→ BRIEF
All records must be restated word for word.

→ DATA

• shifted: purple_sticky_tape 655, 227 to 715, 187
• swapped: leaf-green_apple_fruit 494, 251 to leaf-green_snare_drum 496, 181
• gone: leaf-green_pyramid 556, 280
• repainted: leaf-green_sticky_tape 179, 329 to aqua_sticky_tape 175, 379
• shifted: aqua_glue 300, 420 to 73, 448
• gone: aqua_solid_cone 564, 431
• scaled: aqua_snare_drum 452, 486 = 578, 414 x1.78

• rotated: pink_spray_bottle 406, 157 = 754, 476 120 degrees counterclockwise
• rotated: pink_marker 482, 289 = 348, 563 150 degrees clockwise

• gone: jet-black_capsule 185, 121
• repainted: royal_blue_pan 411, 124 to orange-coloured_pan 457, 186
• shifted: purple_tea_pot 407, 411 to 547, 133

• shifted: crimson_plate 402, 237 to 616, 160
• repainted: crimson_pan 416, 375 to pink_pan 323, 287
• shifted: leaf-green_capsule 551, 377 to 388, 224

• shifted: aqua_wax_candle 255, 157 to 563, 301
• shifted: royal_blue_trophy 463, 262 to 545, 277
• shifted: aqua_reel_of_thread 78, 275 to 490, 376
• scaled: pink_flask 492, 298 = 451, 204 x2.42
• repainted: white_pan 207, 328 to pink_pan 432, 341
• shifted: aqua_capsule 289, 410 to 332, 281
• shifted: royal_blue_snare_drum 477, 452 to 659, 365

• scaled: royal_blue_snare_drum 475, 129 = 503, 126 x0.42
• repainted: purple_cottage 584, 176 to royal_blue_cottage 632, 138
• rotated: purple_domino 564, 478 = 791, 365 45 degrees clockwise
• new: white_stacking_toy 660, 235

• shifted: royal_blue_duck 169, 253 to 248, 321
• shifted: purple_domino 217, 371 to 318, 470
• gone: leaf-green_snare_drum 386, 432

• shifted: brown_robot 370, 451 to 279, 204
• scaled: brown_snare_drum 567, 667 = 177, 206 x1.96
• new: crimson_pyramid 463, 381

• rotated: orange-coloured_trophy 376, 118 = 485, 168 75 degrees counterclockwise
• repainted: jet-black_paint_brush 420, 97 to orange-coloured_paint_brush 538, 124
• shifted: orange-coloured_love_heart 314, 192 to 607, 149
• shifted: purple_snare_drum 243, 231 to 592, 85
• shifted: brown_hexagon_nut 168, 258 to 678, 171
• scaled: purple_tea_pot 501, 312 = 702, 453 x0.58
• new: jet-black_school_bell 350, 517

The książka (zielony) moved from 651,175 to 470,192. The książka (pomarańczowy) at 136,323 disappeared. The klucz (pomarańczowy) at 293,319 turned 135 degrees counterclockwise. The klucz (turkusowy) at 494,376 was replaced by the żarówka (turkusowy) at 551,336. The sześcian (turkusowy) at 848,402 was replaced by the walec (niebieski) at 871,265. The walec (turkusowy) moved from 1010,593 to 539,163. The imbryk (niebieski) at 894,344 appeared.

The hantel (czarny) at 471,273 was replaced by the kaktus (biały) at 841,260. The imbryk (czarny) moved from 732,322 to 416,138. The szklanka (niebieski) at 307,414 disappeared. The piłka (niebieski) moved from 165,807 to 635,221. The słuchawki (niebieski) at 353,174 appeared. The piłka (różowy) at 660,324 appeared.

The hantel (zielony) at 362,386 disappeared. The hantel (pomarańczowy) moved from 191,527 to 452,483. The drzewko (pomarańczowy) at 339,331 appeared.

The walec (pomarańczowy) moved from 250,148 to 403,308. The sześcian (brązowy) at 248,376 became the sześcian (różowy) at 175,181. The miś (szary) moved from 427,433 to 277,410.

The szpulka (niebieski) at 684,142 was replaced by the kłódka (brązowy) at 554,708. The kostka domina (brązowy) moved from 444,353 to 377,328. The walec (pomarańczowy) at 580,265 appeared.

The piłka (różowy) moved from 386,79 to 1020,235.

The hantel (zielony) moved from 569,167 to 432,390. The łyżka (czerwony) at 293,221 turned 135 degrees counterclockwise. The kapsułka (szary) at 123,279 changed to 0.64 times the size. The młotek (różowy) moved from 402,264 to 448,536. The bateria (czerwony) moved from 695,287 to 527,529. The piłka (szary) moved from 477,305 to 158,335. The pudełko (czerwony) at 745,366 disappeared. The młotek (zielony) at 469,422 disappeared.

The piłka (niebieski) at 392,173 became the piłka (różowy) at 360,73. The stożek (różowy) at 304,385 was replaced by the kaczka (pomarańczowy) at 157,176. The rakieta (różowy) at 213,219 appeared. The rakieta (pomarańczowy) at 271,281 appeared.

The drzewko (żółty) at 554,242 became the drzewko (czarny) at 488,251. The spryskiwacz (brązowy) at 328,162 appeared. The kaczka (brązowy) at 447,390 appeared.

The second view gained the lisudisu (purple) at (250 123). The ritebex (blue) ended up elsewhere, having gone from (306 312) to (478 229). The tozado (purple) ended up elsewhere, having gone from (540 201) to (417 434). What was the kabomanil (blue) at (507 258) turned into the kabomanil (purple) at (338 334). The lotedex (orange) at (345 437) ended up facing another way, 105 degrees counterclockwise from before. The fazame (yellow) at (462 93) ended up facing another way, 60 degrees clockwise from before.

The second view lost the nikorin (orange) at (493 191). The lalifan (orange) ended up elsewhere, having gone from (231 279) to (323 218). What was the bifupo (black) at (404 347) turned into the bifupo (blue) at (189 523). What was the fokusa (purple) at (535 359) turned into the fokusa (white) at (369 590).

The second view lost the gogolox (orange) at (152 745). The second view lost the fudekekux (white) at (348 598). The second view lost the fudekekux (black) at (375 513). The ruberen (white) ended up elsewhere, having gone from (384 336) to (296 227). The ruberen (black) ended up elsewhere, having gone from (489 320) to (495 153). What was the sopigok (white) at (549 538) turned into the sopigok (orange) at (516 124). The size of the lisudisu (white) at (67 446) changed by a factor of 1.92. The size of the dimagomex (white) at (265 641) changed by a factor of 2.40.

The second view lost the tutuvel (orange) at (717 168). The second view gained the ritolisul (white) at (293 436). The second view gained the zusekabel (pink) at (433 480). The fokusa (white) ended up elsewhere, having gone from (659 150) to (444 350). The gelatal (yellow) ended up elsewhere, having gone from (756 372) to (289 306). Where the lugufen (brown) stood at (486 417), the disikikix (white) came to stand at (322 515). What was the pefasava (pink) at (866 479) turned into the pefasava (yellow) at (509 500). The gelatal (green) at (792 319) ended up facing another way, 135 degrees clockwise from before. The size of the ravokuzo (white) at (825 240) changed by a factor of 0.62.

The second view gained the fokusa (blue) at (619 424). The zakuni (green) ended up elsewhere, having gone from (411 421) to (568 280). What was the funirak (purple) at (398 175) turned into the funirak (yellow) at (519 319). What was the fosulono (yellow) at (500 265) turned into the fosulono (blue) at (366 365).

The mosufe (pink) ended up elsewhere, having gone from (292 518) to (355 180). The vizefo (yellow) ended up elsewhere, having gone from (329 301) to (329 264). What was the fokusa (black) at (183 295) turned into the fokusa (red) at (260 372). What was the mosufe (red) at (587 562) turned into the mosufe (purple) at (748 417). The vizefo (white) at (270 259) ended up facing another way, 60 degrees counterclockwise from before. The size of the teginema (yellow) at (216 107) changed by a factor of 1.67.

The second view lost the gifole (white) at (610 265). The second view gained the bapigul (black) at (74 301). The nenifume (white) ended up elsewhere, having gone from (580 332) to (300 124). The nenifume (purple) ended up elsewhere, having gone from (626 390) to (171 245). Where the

→ SOLUTION TO THE EXERCISE
• shifted: purple_sticky_tape 655, 227 to 715, 187
• swapped: leaf-green_apple_fruit 494, 251 to leaf-green_snare_drum 496, 181
• gone: leaf-green_pyramid 556, 280
• repainted: leaf-green_sticky_tape 179, 329 to aqua_sticky_tape 175, 379
• shifted: aqua_glue 300, 420 to 73, 448
• gone: aqua_solid_cone 564, 431
• scaled: aqua_snare_drum 452, 486 = 578, 414 x1.78

• rotated: pink_spray_bottle 406, 157 = 754, 476 120 degrees counterclockwise
• rotated: pink_marker 482, 289 = 348, 563 150 degrees clockwise

• gone: jet-black_capsule 185, 121
• repainted: royal_blue_pan 411, 124 to orange-coloured_pan 457, 186
• shifted: purple_tea_pot 407, 411 to 547, 133

• shifted: crimson_plate 402, 237 to 616, 160
• repainted: crimson_pan 416, 375 to pink_pan 323, 287
• shifted: leaf-green_capsule 551, 377 to 388, 224

• shifted: aqua_wax_candle 255, 157 to 563, 301
• shifted: royal_blue_trophy 463, 262 to 545, 277
• shifted: aqua_reel_of_thread 78, 275 to 490, 376
• scaled: pink_flask 492, 298 = 451, 204 x2.42
• repainted: white_pan 207, 328 to pink_pan 432, 341
• shifted: aqua_capsule 289, 410 to 332, 281
• shifted: royal_blue_snare_drum 477, 452 to 659, 365

• scaled: royal_blue_snare_drum 475, 129 = 503, 126 x0.42
• repainted: purple_cottage 584, 176 to royal_blue_cottage 632, 138
• rotated: purple_domino 564, 478 = 791, 365 45 degrees clockwise
• new: white_stacking_toy 660, 235

• shifted: royal_blue_duck 169, 253 to 248, 321
• shifted: purple_domino 217, 371 to 318, 470
• gone: leaf-green_snare_drum 386, 432

• shifted: brown_robot 370, 451 to 279, 204
• scaled: brown_snare_drum 567, 667 = 177, 206 x1.96
• new: crimson_pyramid 463, 381

• rotated: orange-coloured_trophy 376, 118 = 485, 168 75 degrees counterclockwise
• repainted: jet-black_paint_brush 420, 97 to orange-coloured_paint_brush 538, 124
• shifted: orange-coloured_love_heart 314, 192 to 607, 149
• shifted: purple_snare_drum 243, 231 to 592, 85
• shifted: brown_hexagon_nut 168, 258 to 678, 171
• scaled: purple_tea_pot 501, 312 = 702, 453 x0.58
• new: jet-black_school_bell 350, 517

The książka (zielony) moved from 651,175 to 470,192. The książka (pomarańczowy) at 136,323 disappeared. The klucz (pomarańczowy) at 293,319 turned 135 degrees counterclockwise. The klucz (turkusowy) at 494,376 was replaced by the żarówka (turkusowy) at 551,336. The sześcian (turkusowy) at 848,402 was replaced by the walec (niebieski) at 871,265. The walec (turkusowy) moved from 1010,593 to 539,163. The imbryk (niebieski) at 894,344 appeared.

The hantel (czarny) at 471,273 was replaced by the kaktus (biały) at 841,260. The imbryk (czarny) moved from 732,322 to 416,138. The szklanka (niebieski) at 307,414 disappeared. The piłka (niebieski) moved from 165,807 to 635,221. The słuchawki (niebieski) at 353,174 appeared. The piłka (różowy) at 660,324 appeared.

The hantel (zielony) at 362,386 disappeared. The hantel (pomarańczowy) moved from 191,527 to 452,483. The drzewko (pomarańczowy) at 339,331 appeared.

The walec (pomarańczowy) moved from 250,148 to 403,308. The sześcian (brązowy) at 248,376 became the sześcian (różowy) at 175,181. The miś (szary) moved from 427,433 to 277,410.

The szpulka (niebieski) at 684,142 was replaced by the kłódka (brązowy) at 554,708. The kostka domina (brązowy) moved from 444,353 to 377,328. The walec (pomarańczowy) at 580,265 appeared.

The piłka (różowy) moved from 386,79 to 1020,235.

The hantel (zielony) moved from 569,167 to 432,390. The łyżka (czerwony) at 293,221 turned 135 degrees counterclockwise. The kapsułka (szary) at 123,279 changed to 0.64 times the size. The młotek (różowy) moved from 402,264 to 448,536. The bateria (czerwony) moved from 695,287 to 527,529. The piłka (szary) moved from 477,305 to 158,335. The pudełko (czerwony) at 745,366 disappeared. The młotek (zielony) at 469,422 disappeared.

The piłka (niebieski) at 392,173 became the piłka (różowy) at 360,73. The stożek (różowy) at 304,385 was replaced by the kaczka (pomarańczowy) at 157,176. The rakieta (różowy) at 213,219 appeared. The rakieta (pomarańczowy) at 271,281 appeared.

The drzewko (żółty) at 554,242 became the drzewko (czarny) at 488,251. The spryskiwacz (brązowy) at 328,162 appeared. The kaczka (brązowy) at 447,390 appeared.

The second view gained the lisudisu (purple) at (250 123). The ritebex (blue) ended up elsewhere, having gone from (306 312) to (478 229). The tozado (purple) ended up elsewhere, having gone from (540 201) to (417 434). What was the kabomanil (blue) at (507 258) turned into the kabomanil (purple) at (338 334). The lotedex (orange) at (345 437) ended up facing another way, 105 degrees counterclockwise from before. The fazame (yellow) at (462 93) ended up facing another way, 60 degrees clockwise from before.

The second view lost the nikorin (orange) at (493 191). The lalifan (orange) ended up elsewhere, having gone from (231 279) to (323 218). What was the bifupo (black) at (404 347) turned into the bifupo (blue) at (189 523). What was the fokusa (purple) at (535 359) turned into the fokusa (white) at (369 590).

The second view lost the gogolox (orange) at (152 745). The second view lost the fudekekux (white) at (348 598). The second view lost the fudekekux (black) at (375 513). The ruberen (white) ended up elsewhere, having gone from (384 336) to (296 227). The ruberen (black) ended up elsewhere, having gone from (489 320) to (495 153). What was the sopigok (white) at (549 538) turned into the sopigok (orange) at (516 124). The size of the lisudisu (white) at (67 446) changed by a factor of 1.92. The size of the dimagomex (white) at (265 641) changed by a factor of 2.40.

The second view lost the tutuvel (orange) at (717 168). The second view gained the ritolisul (white) at (293 436). The second view gained the zusekabel (pink) at (433 480). The fokusa (white) ended up elsewhere, having gone from (659 150) to (444 350). The gelatal (yellow) ended up elsewhere, having gone from (756 372) to (289 306). Where the lugufen (brown) stood at (486 417), the disikikix (white) came to stand at (322 515). What was the pefasava (pink) at (866 479) turned into the pefasava (yellow) at (509 500). The gelatal (green) at (792 319) ended up facing another way, 135 degrees clockwise from before. The size of the ravokuzo (white) at (825 240) changed by a factor of 0.62.

The second view gained the fokusa (blue) at (619 424). The zakuni (green) ended up elsewhere, having gone from (411 421) to (568 280). What was the funirak (purple) at (398 175) turned into the funirak (yellow) at (519 319). What was the fosulono (yellow) at (500 265) turned into the fosulono (blue) at (366 365).

The mosufe (pink) ended up elsewhere, having gone from (292 518) to (355 180). The vizefo (yellow) ended up elsewhere, having gone from (329 301) to (329 264). What was the fokusa (black) at (183 295) turned into the fokusa (red) at (260 372). What was the mosufe (red) at (587 562) turned into the mosufe (purple) at (748 417). The vizefo (white) at (270 259) ended up facing another way, 60 degrees counterclockwise from before. The size of the teginema (yellow) at (216 107) changed by a factor of 1.67.

The second view lost the gifole (white) at (610 265). The second view gained the bapigul (black) at (74 301). The nenifume (white) ended up elsewhere, having gone from (580 332) to (300 124). The nenifume (purple) ended up elsewhere, having gone from (626 390) to (171 245). Where the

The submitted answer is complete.